Spatial reasoning data:
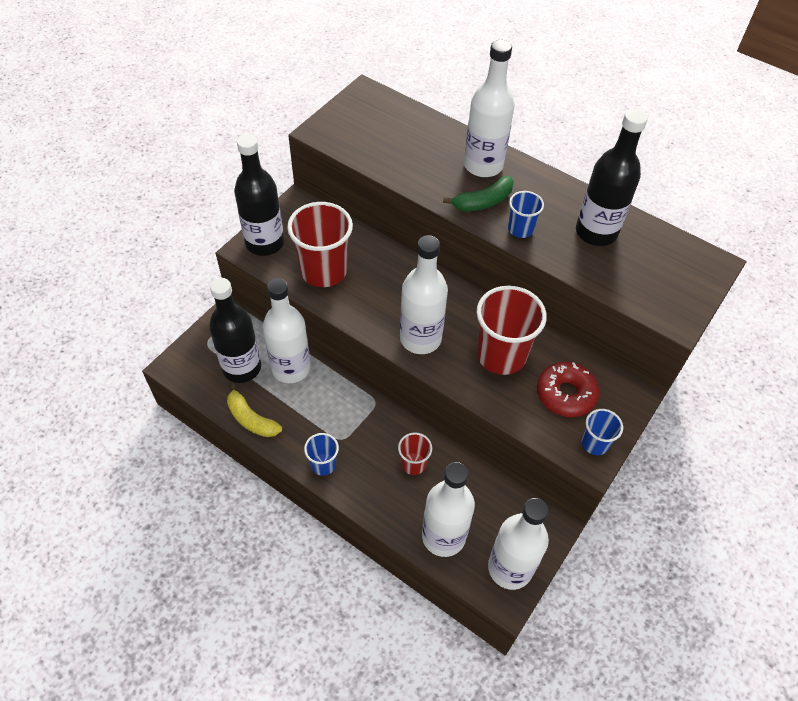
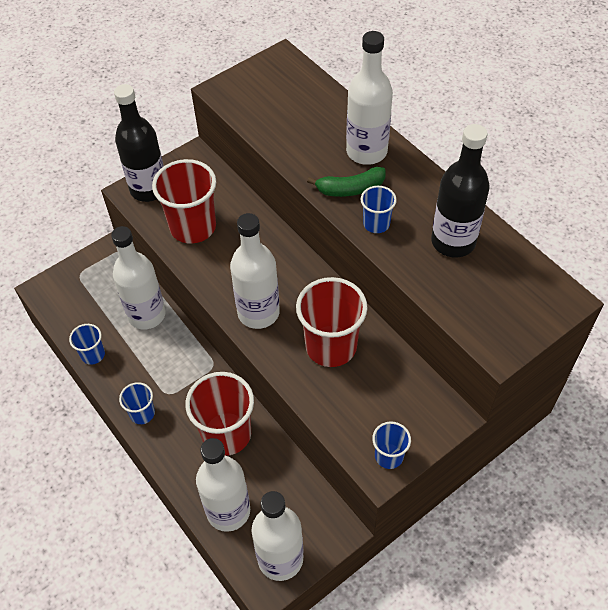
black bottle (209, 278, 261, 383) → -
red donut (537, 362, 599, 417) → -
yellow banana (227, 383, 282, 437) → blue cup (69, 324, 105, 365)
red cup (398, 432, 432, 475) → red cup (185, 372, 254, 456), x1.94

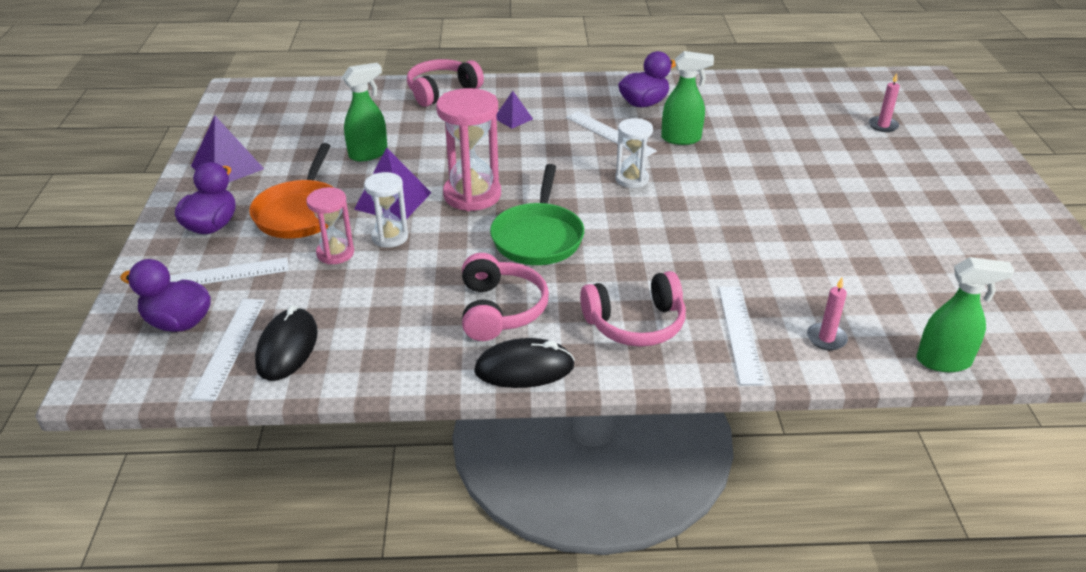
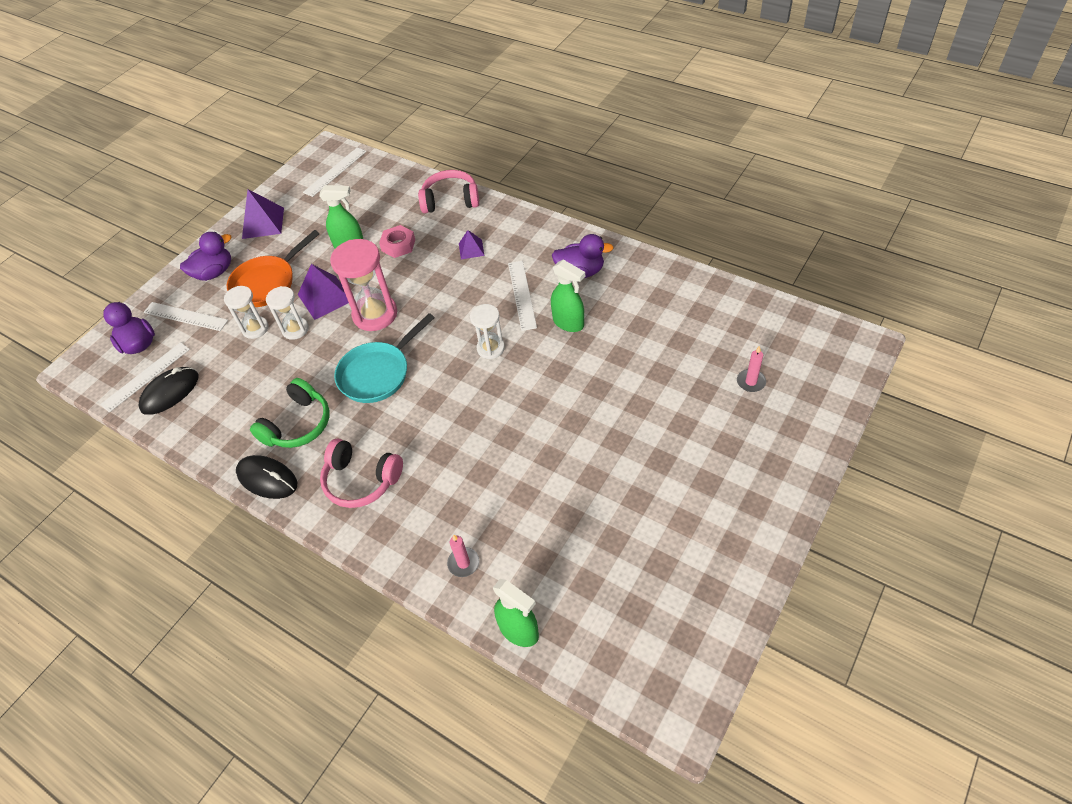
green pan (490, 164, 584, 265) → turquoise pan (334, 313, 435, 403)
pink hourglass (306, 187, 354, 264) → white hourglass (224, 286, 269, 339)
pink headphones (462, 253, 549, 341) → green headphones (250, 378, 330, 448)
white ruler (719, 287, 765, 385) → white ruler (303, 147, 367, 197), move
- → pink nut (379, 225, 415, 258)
* * *
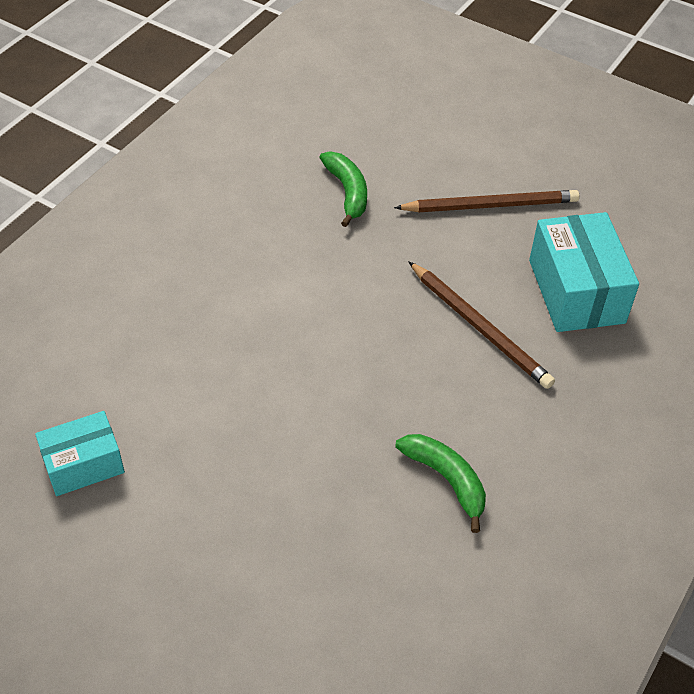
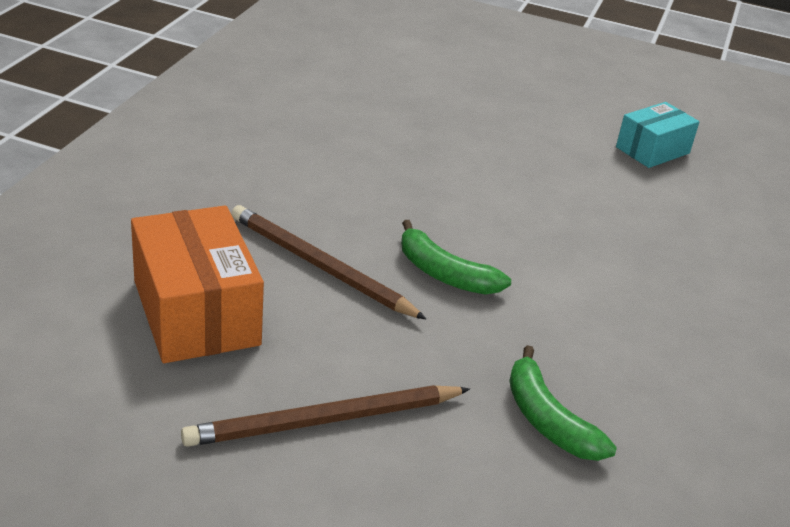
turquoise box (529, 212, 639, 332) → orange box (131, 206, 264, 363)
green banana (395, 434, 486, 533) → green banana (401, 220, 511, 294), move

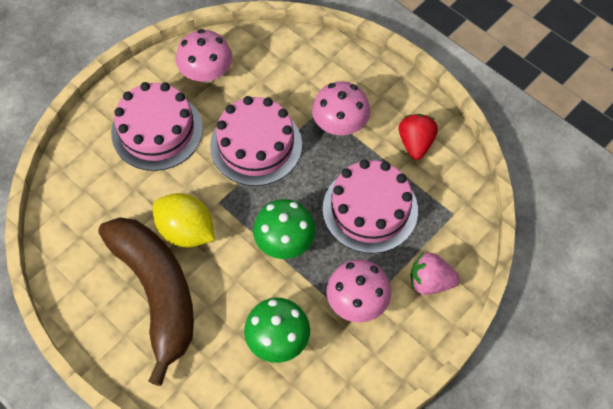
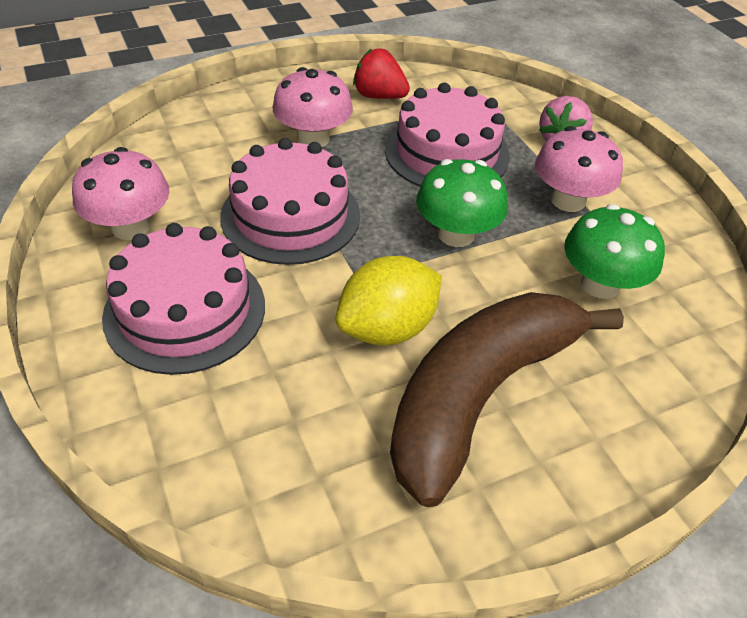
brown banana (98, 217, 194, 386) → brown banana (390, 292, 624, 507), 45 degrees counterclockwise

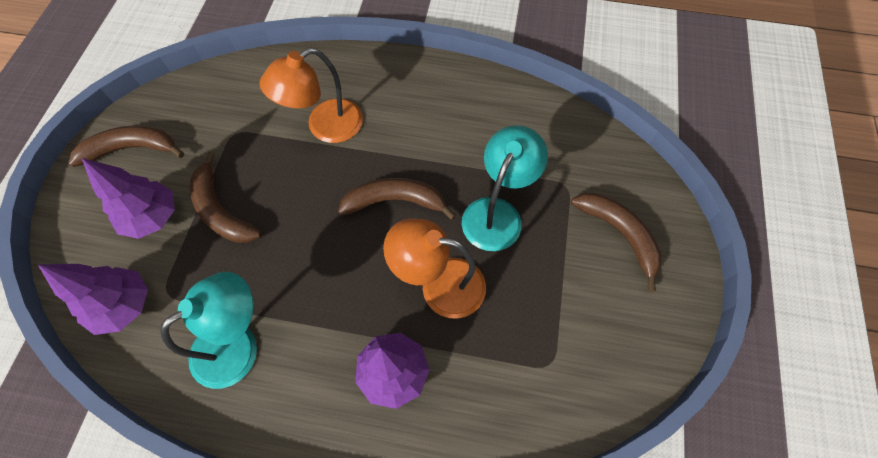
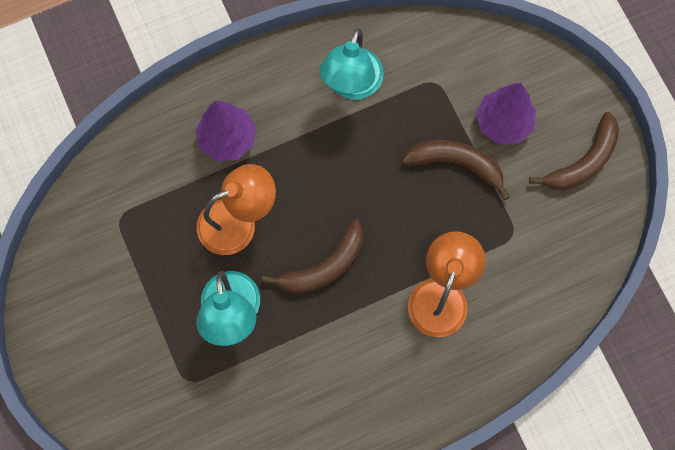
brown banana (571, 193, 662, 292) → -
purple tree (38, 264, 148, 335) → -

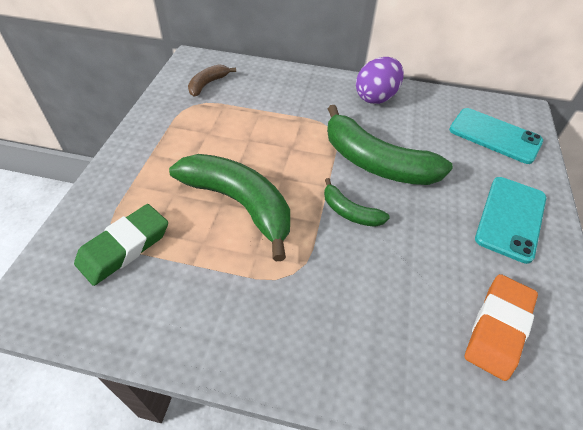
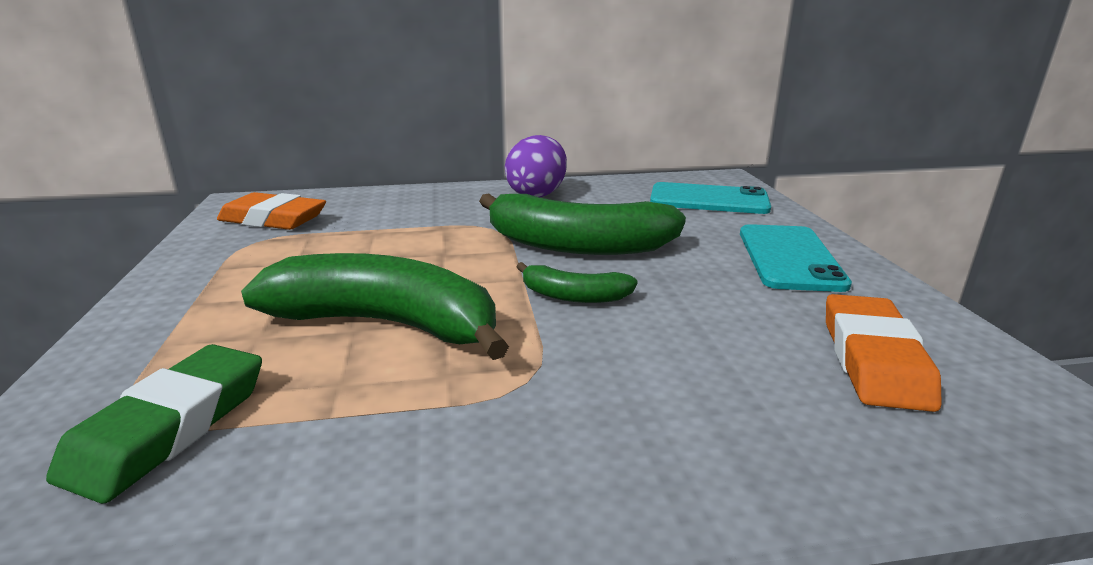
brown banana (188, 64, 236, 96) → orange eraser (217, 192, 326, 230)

Activity: Taking the entries above, print exactly the lines starting at the line with "black bottle (209, 278, 261, 383)" and ending at the line with "yellow banana (227, 383, 282, 437)", both included.

Task answer:
black bottle (209, 278, 261, 383) → -
red donut (537, 362, 599, 417) → -
yellow banana (227, 383, 282, 437) → blue cup (69, 324, 105, 365)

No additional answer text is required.